▶ **REQUIREMENT**
The response must be made up of the lines in the entries below that contain "domino".

▶ **RECORDS SUPPLIED**
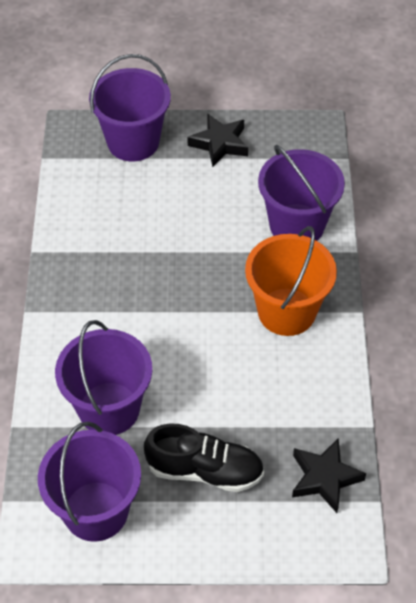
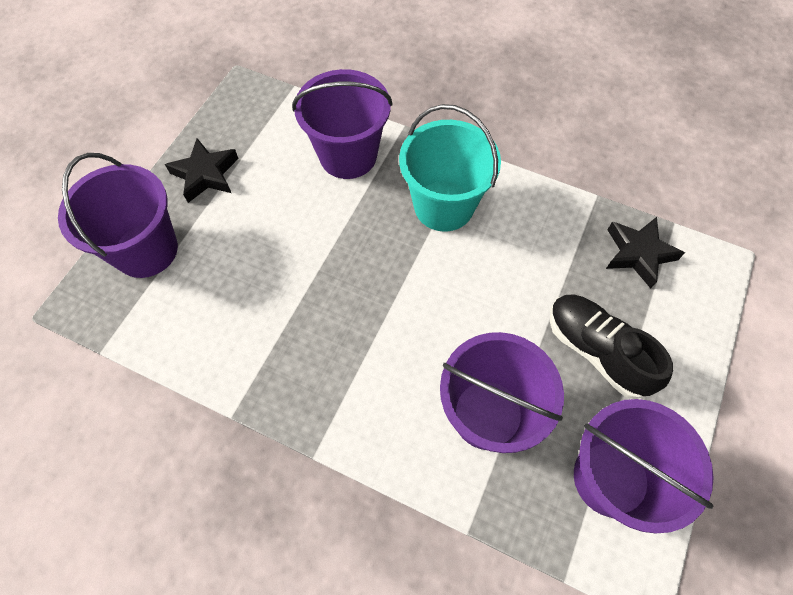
camera: 65 degrees left, 10 degrees up
(205, 470) = (596, 350): black shoe -> black shoe turned 75 degrees counterclockwise
(286, 312) = (443, 205): orange bucket -> turquoise bucket

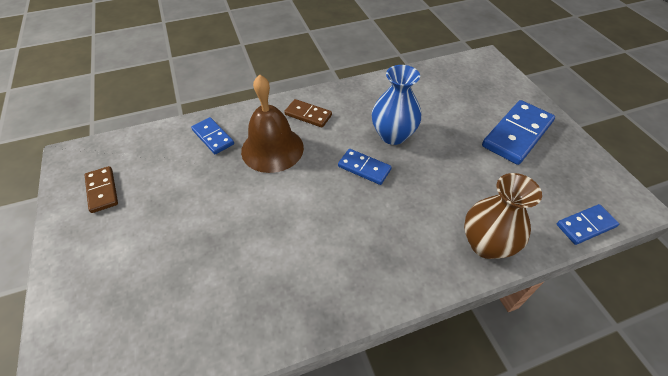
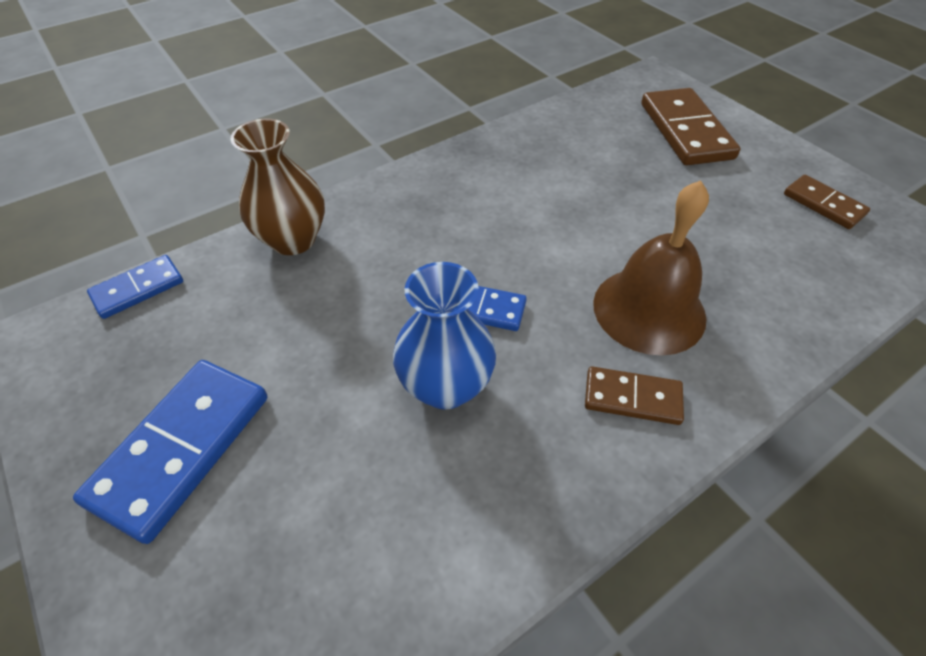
camera: 165 degrees right, 0 degrees up
(117, 293) = (685, 131): none -> brown domino
(213, 137) = (764, 309): blue domino -> none

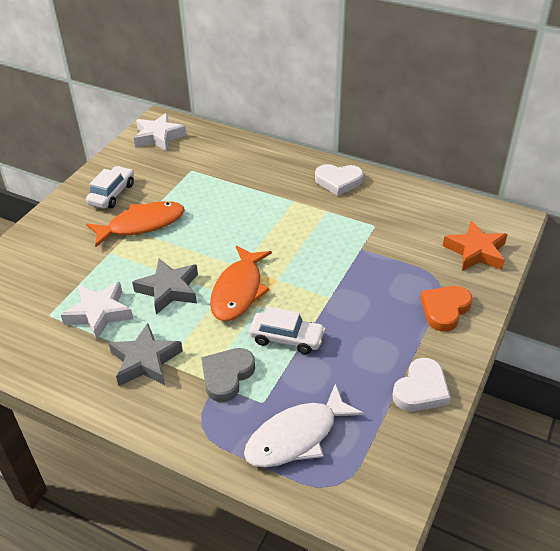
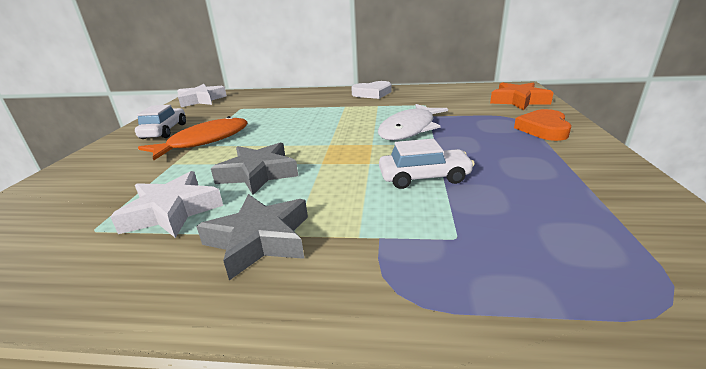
camera: 20 degrees left, 15 degrees down
(227, 376) = (385, 225): grey heart -> none
(238, 291) = (339, 158): orange fish -> none
(297, 436) = (542, 260): white fish -> white fish (409, 129)
(421, 389) = (609, 179): white heart -> none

▶ **SOLUTION BELOW**
(117, 293) = (685, 131): none -> brown domino
(213, 137) = (764, 309): blue domino -> none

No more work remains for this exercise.